Task goal
Line by line, retype the whole listing exactly.
- Opening Delimiter -
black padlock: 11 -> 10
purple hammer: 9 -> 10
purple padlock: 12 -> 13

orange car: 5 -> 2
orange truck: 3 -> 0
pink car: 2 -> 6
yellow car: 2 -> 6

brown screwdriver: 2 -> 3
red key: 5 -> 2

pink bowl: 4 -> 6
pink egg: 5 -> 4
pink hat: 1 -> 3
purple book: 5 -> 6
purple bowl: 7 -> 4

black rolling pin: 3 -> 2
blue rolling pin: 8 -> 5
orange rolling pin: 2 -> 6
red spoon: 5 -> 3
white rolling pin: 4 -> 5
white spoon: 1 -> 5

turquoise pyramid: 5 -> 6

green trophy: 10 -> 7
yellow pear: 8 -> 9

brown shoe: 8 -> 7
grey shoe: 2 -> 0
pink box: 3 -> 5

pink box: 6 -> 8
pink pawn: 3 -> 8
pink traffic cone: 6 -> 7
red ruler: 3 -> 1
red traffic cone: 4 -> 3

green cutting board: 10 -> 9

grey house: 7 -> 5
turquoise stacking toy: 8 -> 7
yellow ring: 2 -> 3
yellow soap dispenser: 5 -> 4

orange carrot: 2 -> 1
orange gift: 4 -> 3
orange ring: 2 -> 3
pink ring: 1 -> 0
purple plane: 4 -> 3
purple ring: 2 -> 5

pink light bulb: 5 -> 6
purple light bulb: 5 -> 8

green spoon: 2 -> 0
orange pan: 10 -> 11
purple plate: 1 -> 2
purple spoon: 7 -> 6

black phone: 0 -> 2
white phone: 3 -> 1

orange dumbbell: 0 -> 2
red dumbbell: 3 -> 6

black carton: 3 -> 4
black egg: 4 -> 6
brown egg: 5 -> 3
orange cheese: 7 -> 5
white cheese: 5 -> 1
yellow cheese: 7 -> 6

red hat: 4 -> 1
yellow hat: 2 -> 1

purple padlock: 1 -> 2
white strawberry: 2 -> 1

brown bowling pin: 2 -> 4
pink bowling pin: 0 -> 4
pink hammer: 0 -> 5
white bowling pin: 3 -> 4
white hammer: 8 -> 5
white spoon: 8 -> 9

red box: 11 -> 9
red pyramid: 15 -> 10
- Closing Delimiter -
Response
black padlock: 11 -> 10
purple hammer: 9 -> 10
purple padlock: 12 -> 13

orange car: 5 -> 2
orange truck: 3 -> 0
pink car: 2 -> 6
yellow car: 2 -> 6

brown screwdriver: 2 -> 3
red key: 5 -> 2

pink bowl: 4 -> 6
pink egg: 5 -> 4
pink hat: 1 -> 3
purple book: 5 -> 6
purple bowl: 7 -> 4

black rolling pin: 3 -> 2
blue rolling pin: 8 -> 5
orange rolling pin: 2 -> 6
red spoon: 5 -> 3
white rolling pin: 4 -> 5
white spoon: 1 -> 5

turquoise pyramid: 5 -> 6

green trophy: 10 -> 7
yellow pear: 8 -> 9

brown shoe: 8 -> 7
grey shoe: 2 -> 0
pink box: 3 -> 5

pink box: 6 -> 8
pink pawn: 3 -> 8
pink traffic cone: 6 -> 7
red ruler: 3 -> 1
red traffic cone: 4 -> 3

green cutting board: 10 -> 9

grey house: 7 -> 5
turquoise stacking toy: 8 -> 7
yellow ring: 2 -> 3
yellow soap dispenser: 5 -> 4

orange carrot: 2 -> 1
orange gift: 4 -> 3
orange ring: 2 -> 3
pink ring: 1 -> 0
purple plane: 4 -> 3
purple ring: 2 -> 5

pink light bulb: 5 -> 6
purple light bulb: 5 -> 8

green spoon: 2 -> 0
orange pan: 10 -> 11
purple plate: 1 -> 2
purple spoon: 7 -> 6

black phone: 0 -> 2
white phone: 3 -> 1

orange dumbbell: 0 -> 2
red dumbbell: 3 -> 6

black carton: 3 -> 4
black egg: 4 -> 6
brown egg: 5 -> 3
orange cheese: 7 -> 5
white cheese: 5 -> 1
yellow cheese: 7 -> 6

red hat: 4 -> 1
yellow hat: 2 -> 1

purple padlock: 1 -> 2
white strawberry: 2 -> 1

brown bowling pin: 2 -> 4
pink bowling pin: 0 -> 4
pink hammer: 0 -> 5
white bowling pin: 3 -> 4
white hammer: 8 -> 5
white spoon: 8 -> 9

red box: 11 -> 9
red pyramid: 15 -> 10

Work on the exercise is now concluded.